Could the data below please be reproduced word for word, without the pictures?

§ **INFORMATION SHOWN**
☆ ☆ ☆ ☆
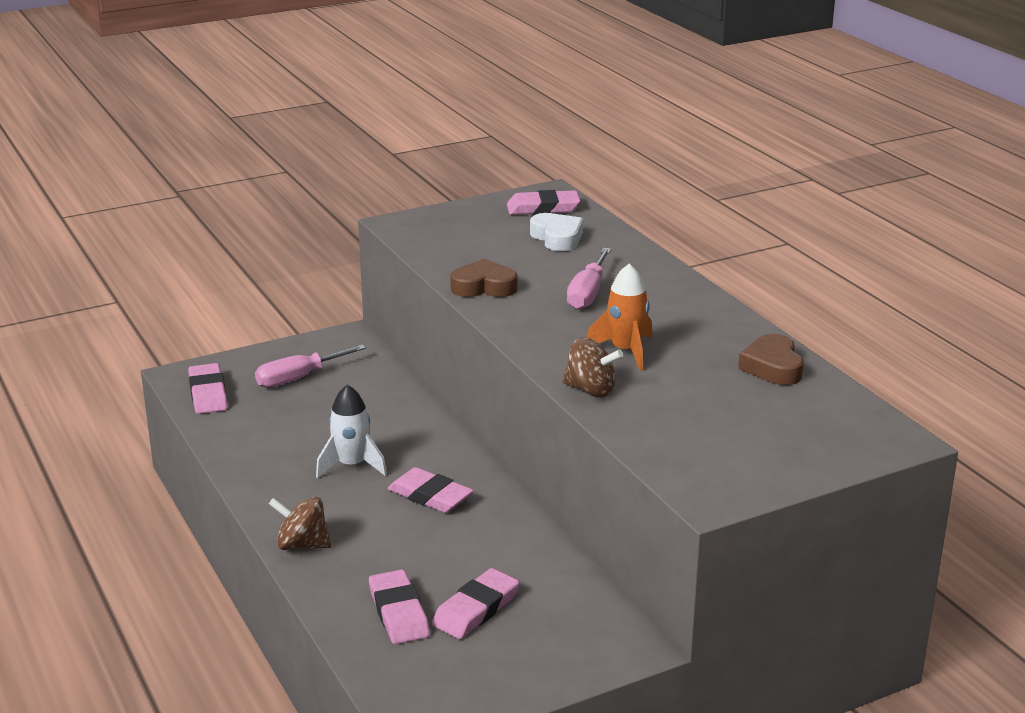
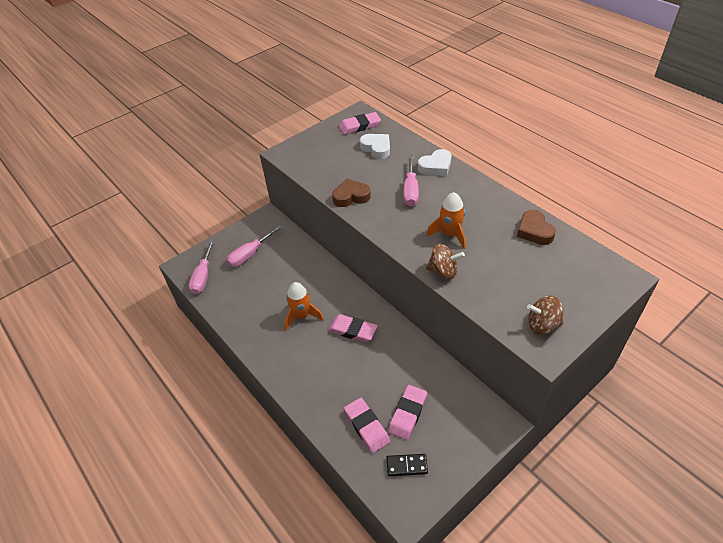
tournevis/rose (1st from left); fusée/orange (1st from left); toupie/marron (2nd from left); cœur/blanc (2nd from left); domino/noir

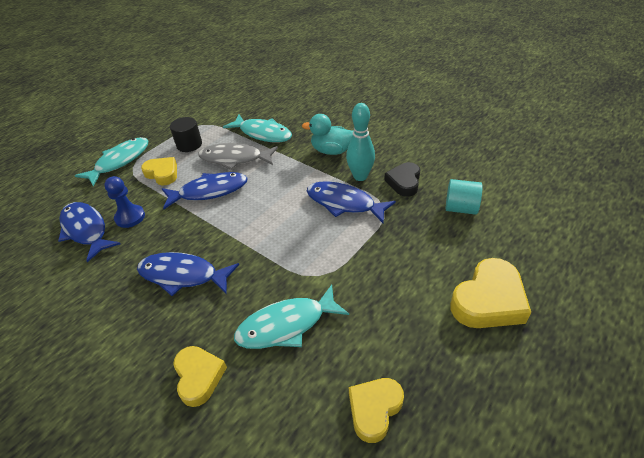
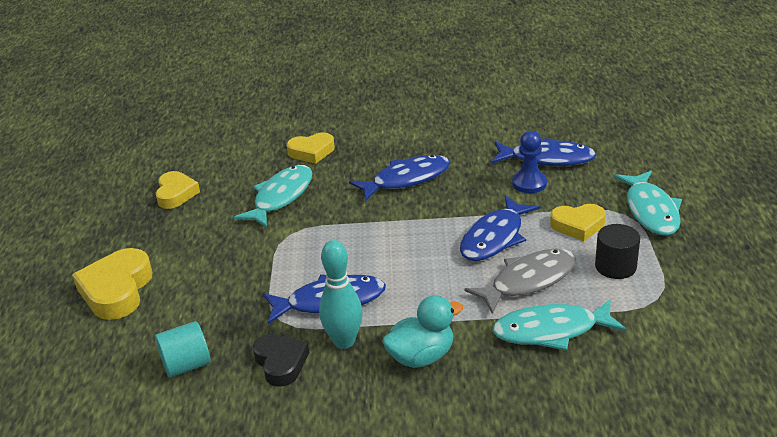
cœur/jaune (3rd from left)

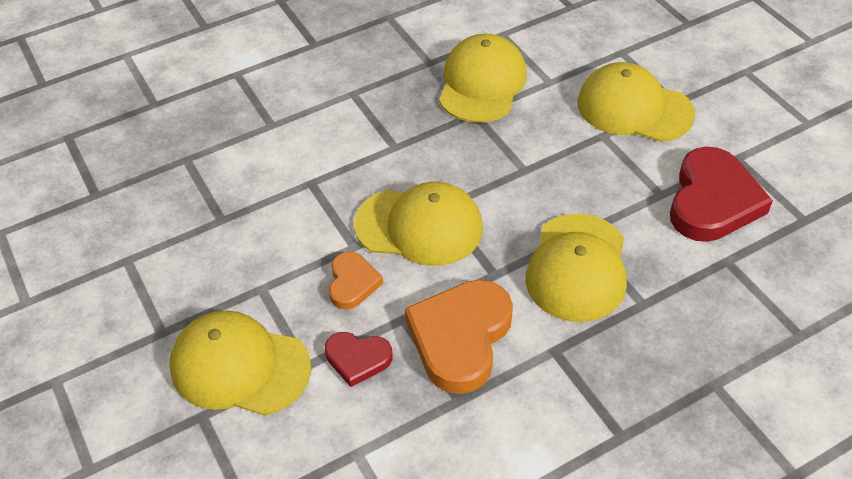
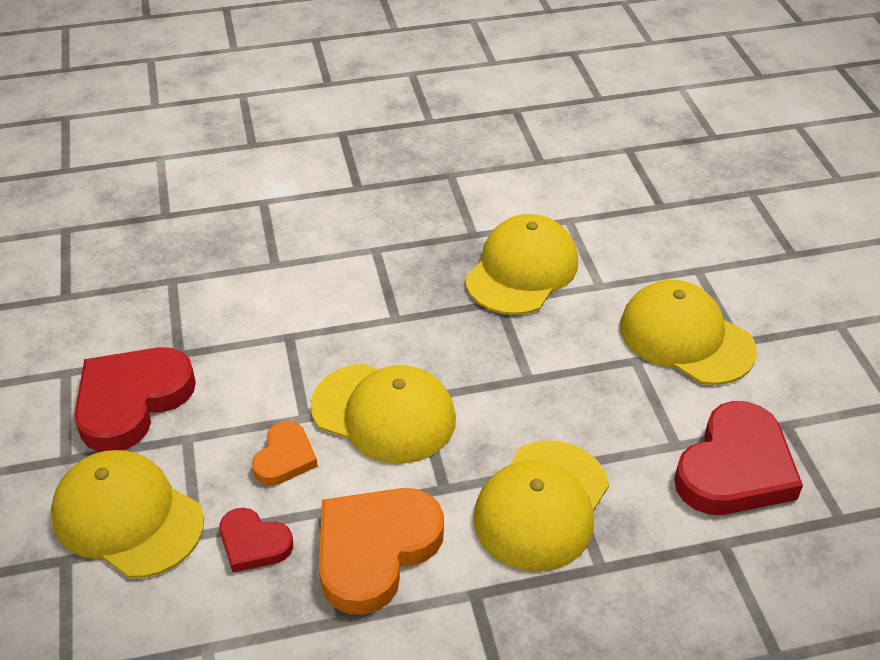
cœur/rouge (1st from left)

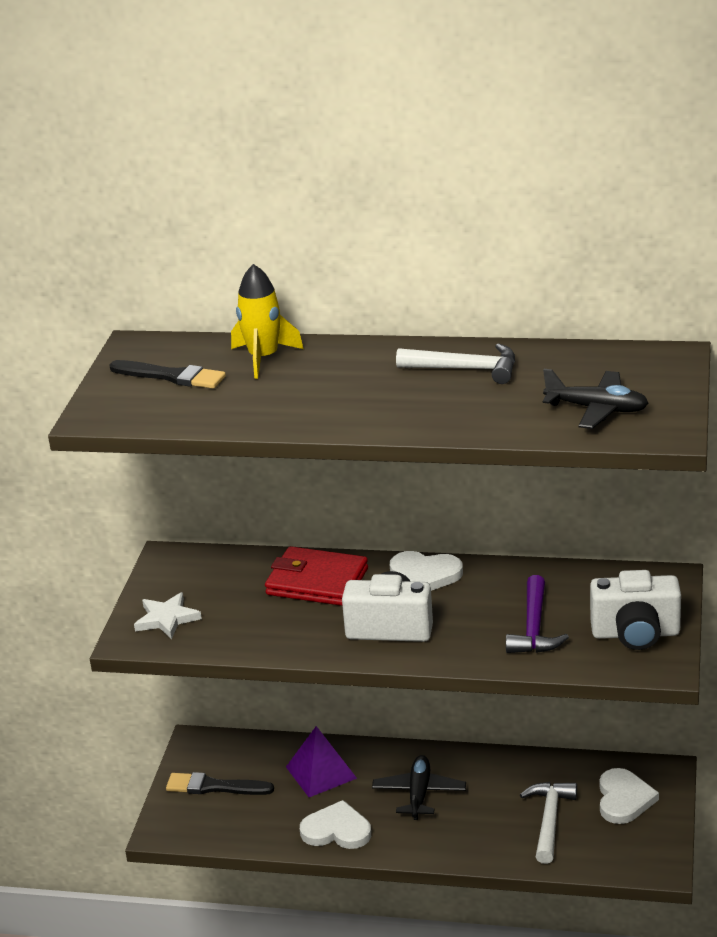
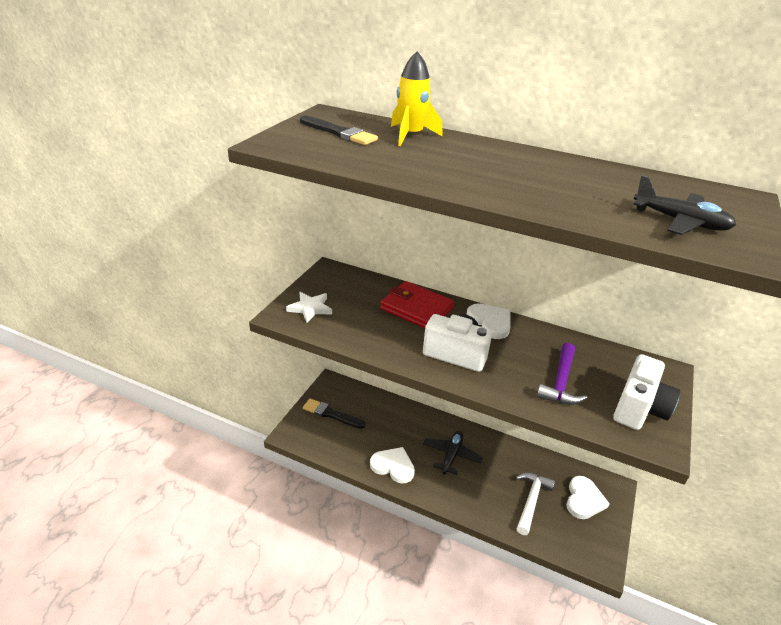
marteau/blanc (1st from left in the first image); cœur/blanc (2nd from left); appareil photo/blanc (2nd from left); pyramide/violet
☆ ☆ ☆ ☆
§ **SOLUTION FOR THIS TASK**
tournevis/rose (1st from left); fusée/orange (1st from left); toupie/marron (2nd from left); cœur/blanc (2nd from left); domino/noir

cœur/jaune (3rd from left)

cœur/rouge (1st from left)

marteau/blanc (1st from left in the first image); cœur/blanc (2nd from left); appareil photo/blanc (2nd from left); pyramide/violet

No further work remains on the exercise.